Exercise data:
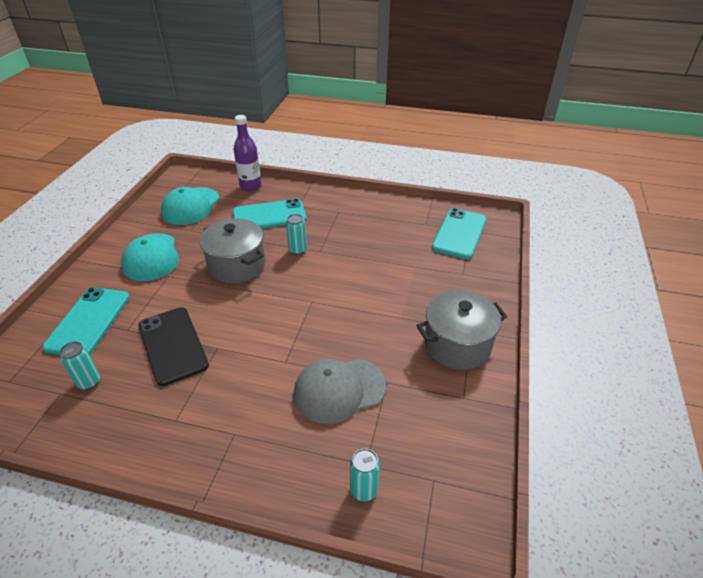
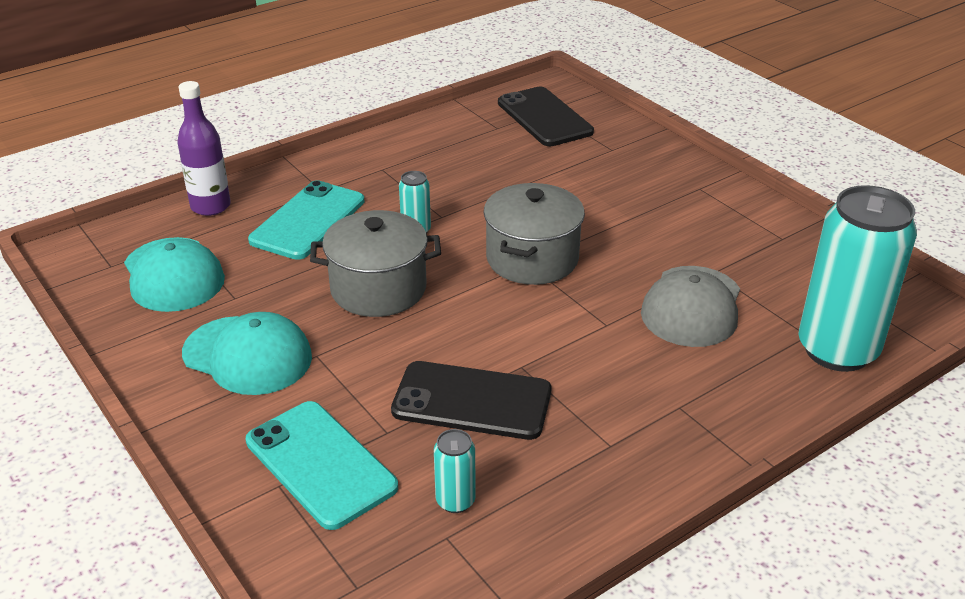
camera: 50 degrees left, 5 degrees down
(363, 490) = (837, 350): turquoise can -> turquoise can, size x2.38
(457, 344) = (710, 206): grey pot -> grey pot (532, 259)
(459, 233) = (544, 117): turquoise phone -> black phone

Aim of the task:
Copy the preceding data in full and word for word, dropping its pictures.

Task output:
camera: 50 degrees left, 5 degrees down
(363, 490) = (837, 350): turquoise can -> turquoise can, size x2.38
(457, 344) = (710, 206): grey pot -> grey pot (532, 259)
(459, 233) = (544, 117): turquoise phone -> black phone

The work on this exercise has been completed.